━━━━━ Exercise inputs ━━━━━

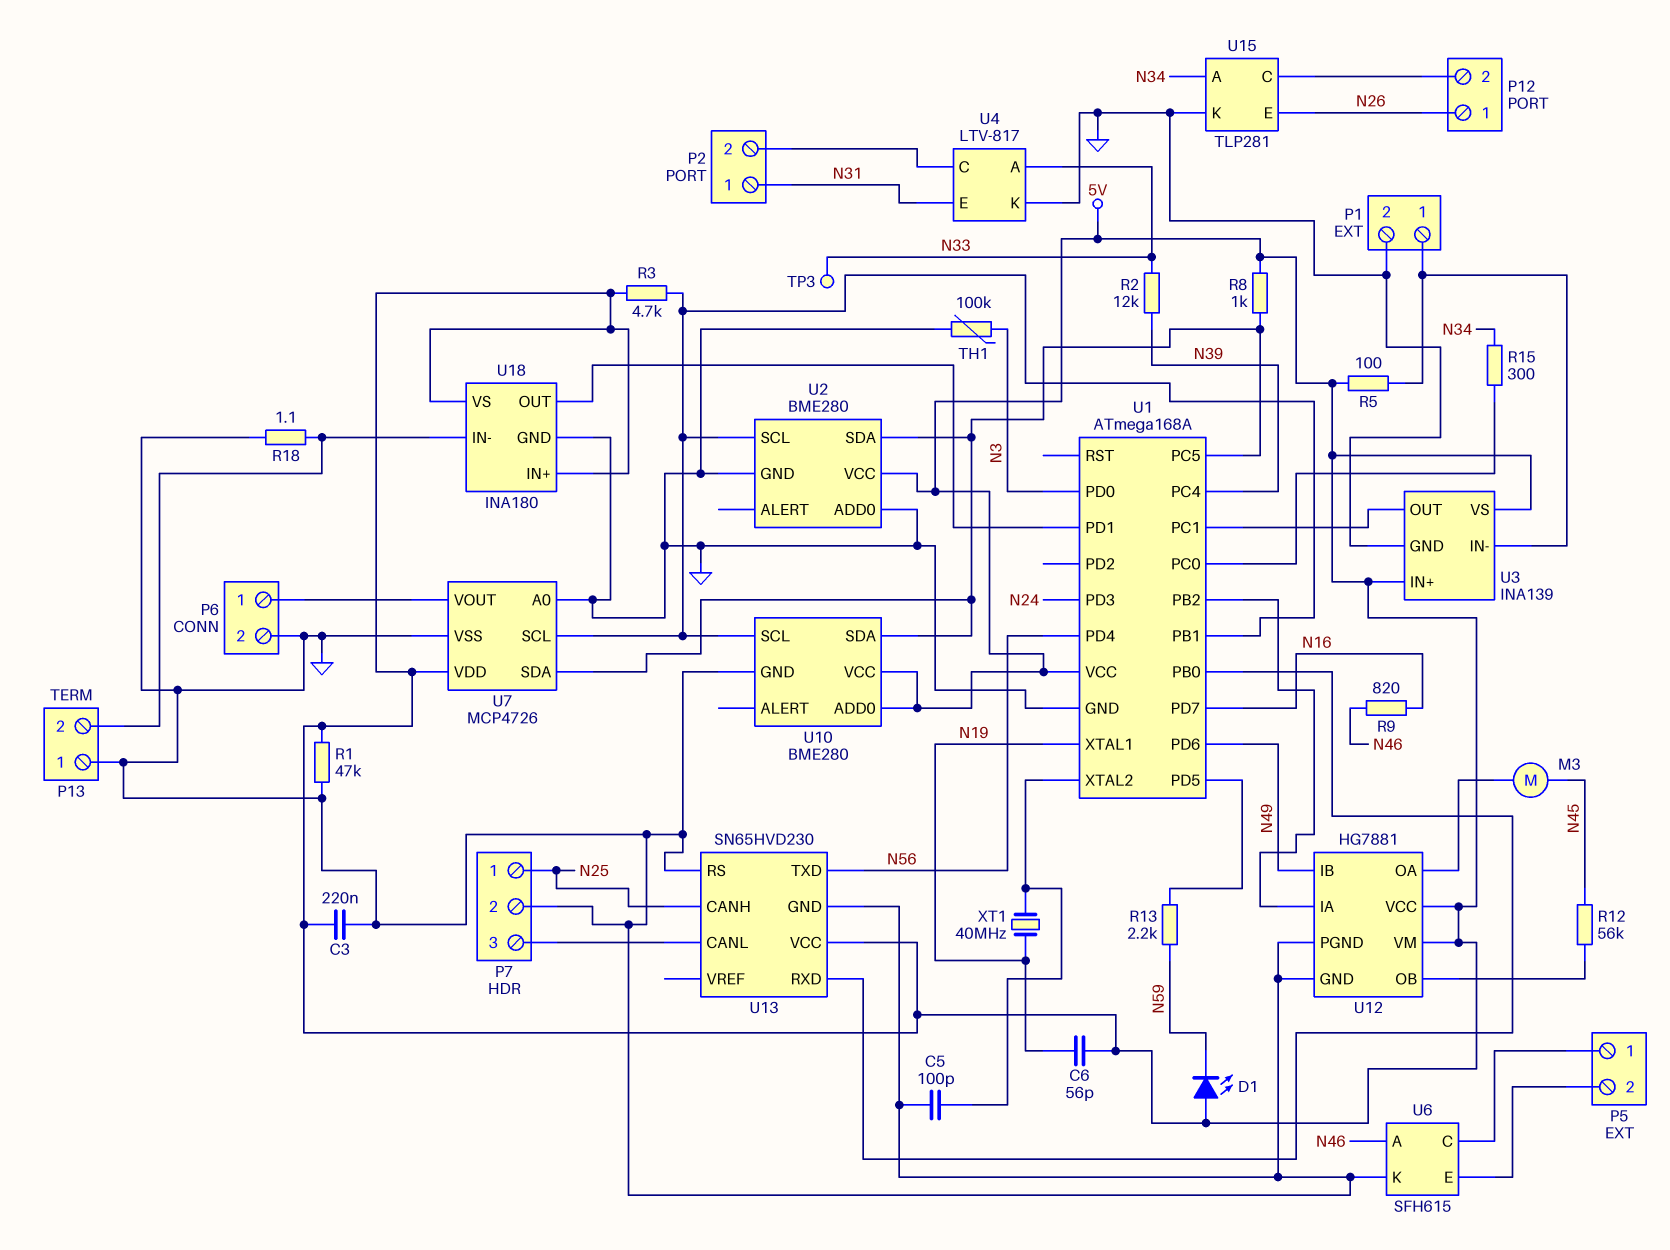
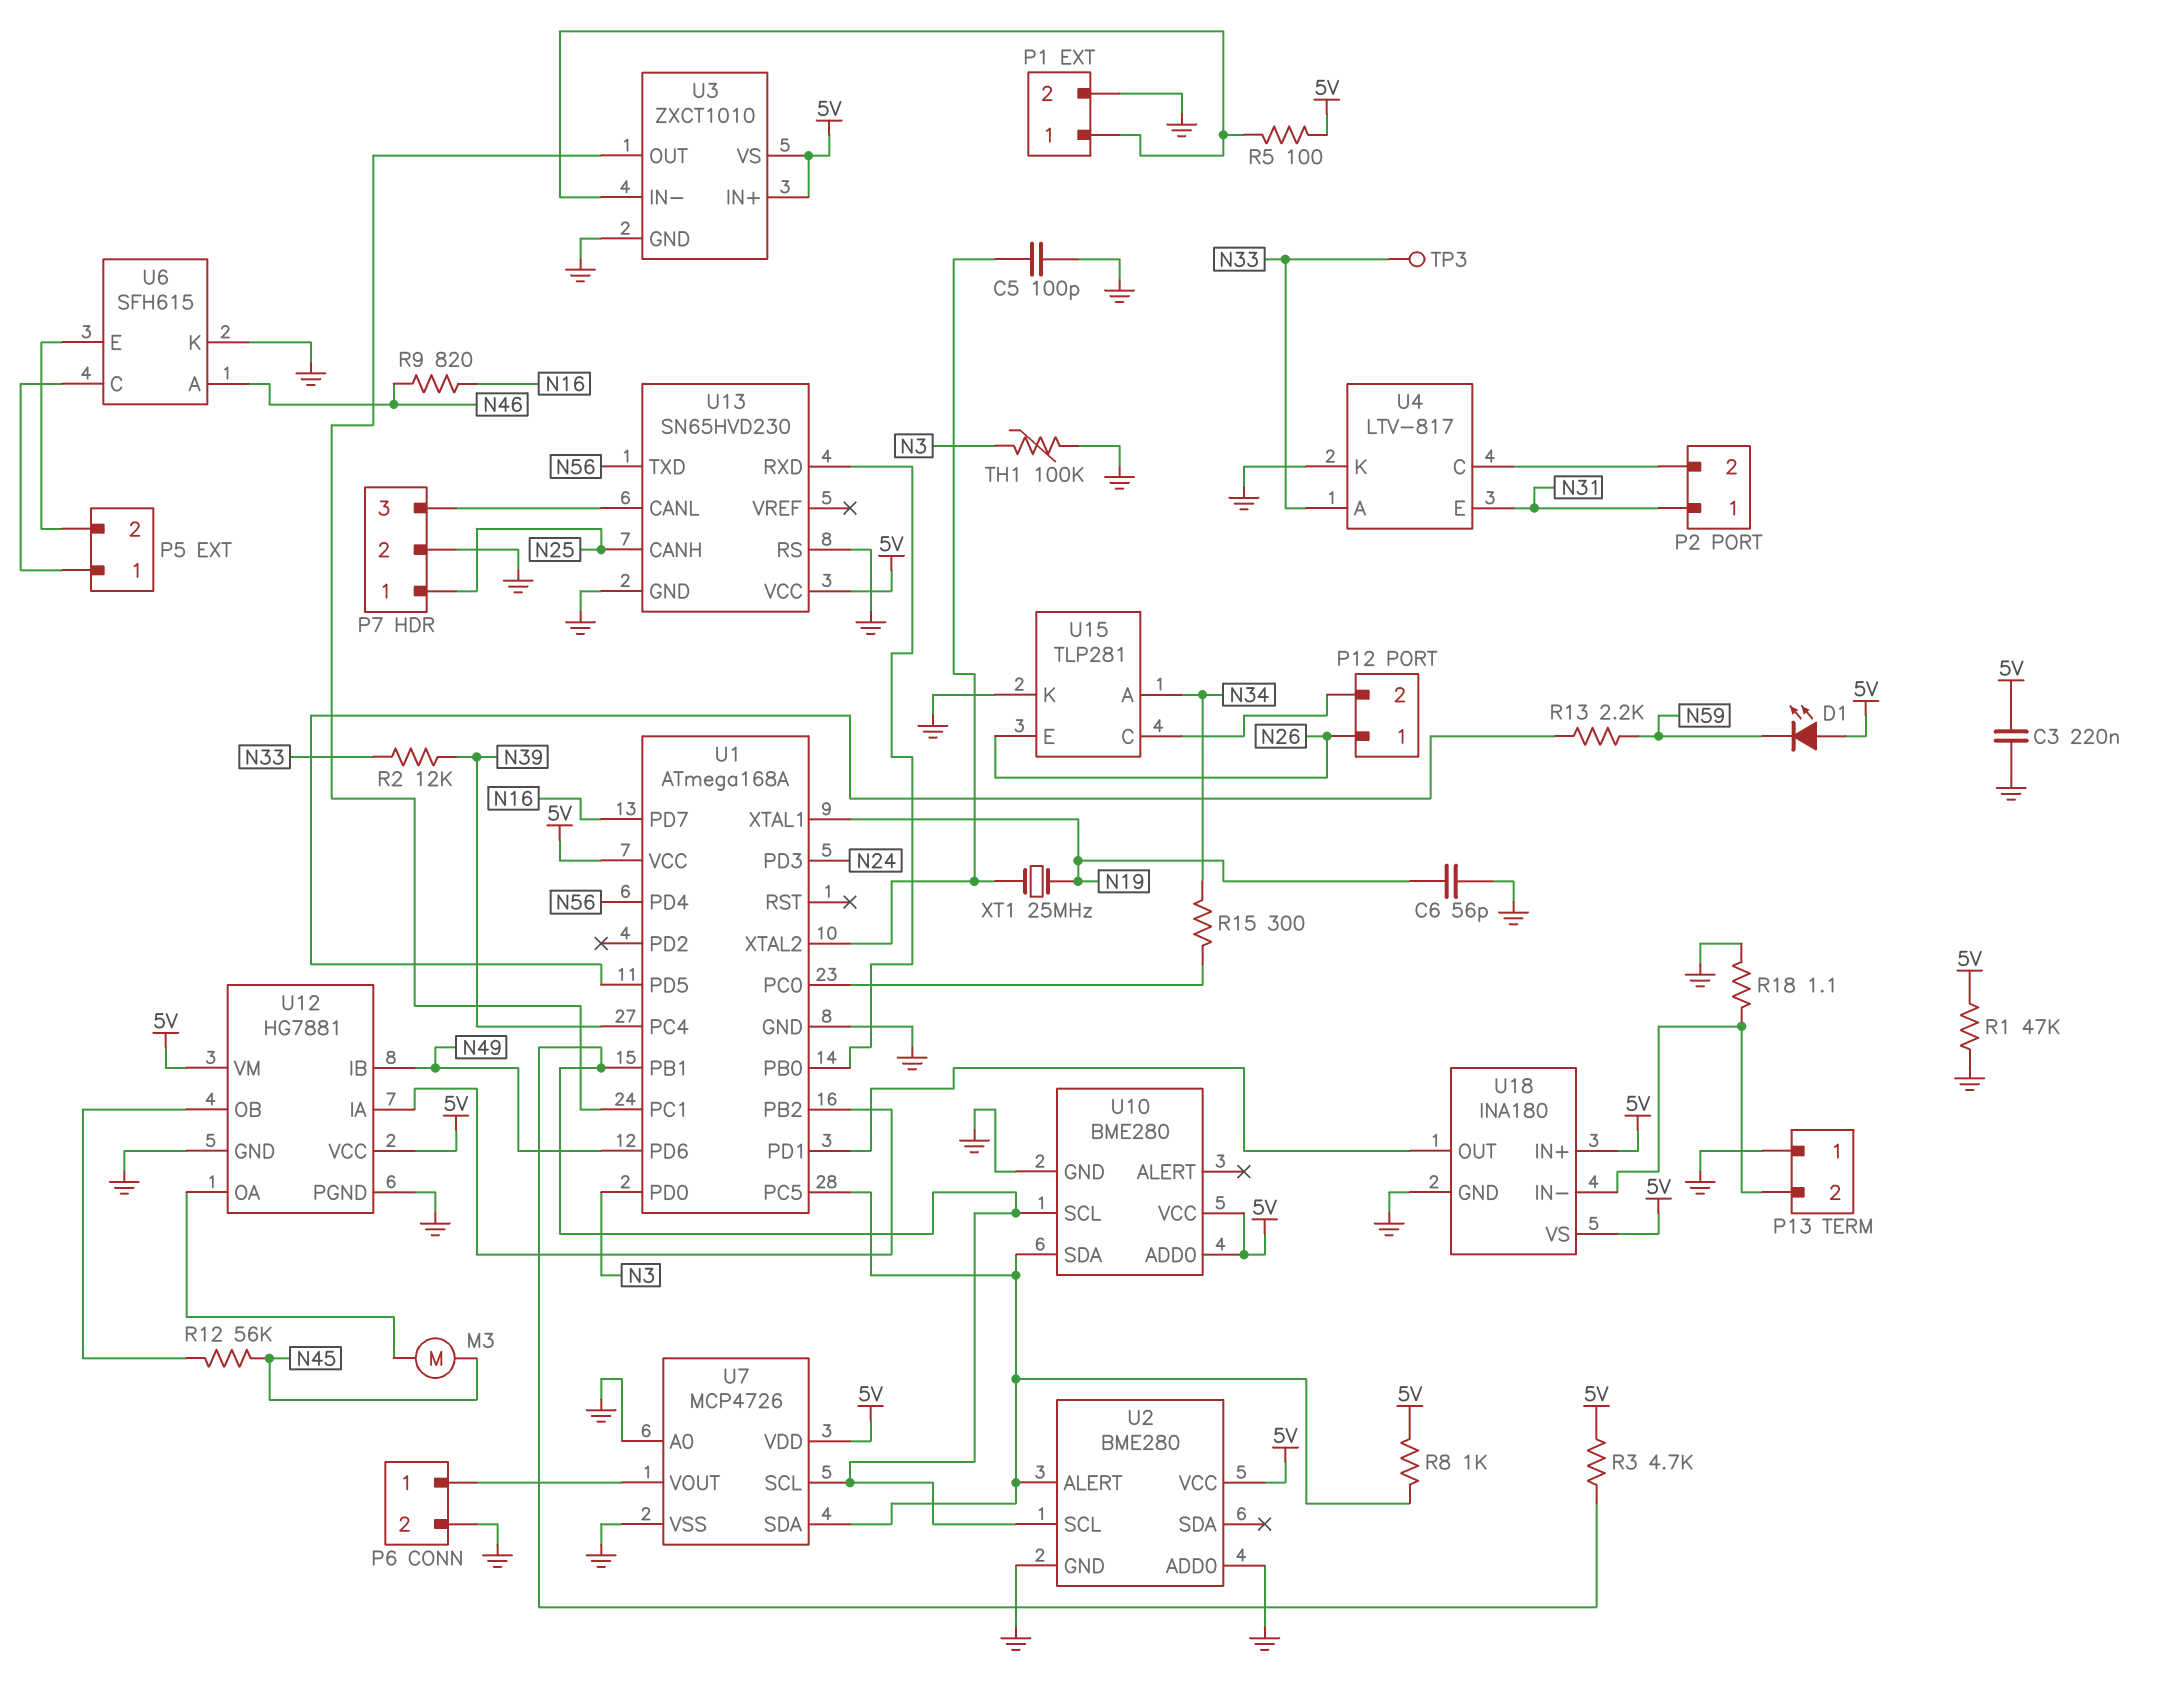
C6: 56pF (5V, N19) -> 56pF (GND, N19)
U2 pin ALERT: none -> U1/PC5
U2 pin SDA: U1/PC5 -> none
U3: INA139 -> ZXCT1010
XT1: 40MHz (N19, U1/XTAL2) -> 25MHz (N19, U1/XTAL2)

━━━━━

→ Directions for this task: Without the pictures, write out all of the material exactly.

→ Solution for this task:
C6: 56pF (5V, N19) -> 56pF (GND, N19)
U2 pin ALERT: none -> U1/PC5
U2 pin SDA: U1/PC5 -> none
U3: INA139 -> ZXCT1010
XT1: 40MHz (N19, U1/XTAL2) -> 25MHz (N19, U1/XTAL2)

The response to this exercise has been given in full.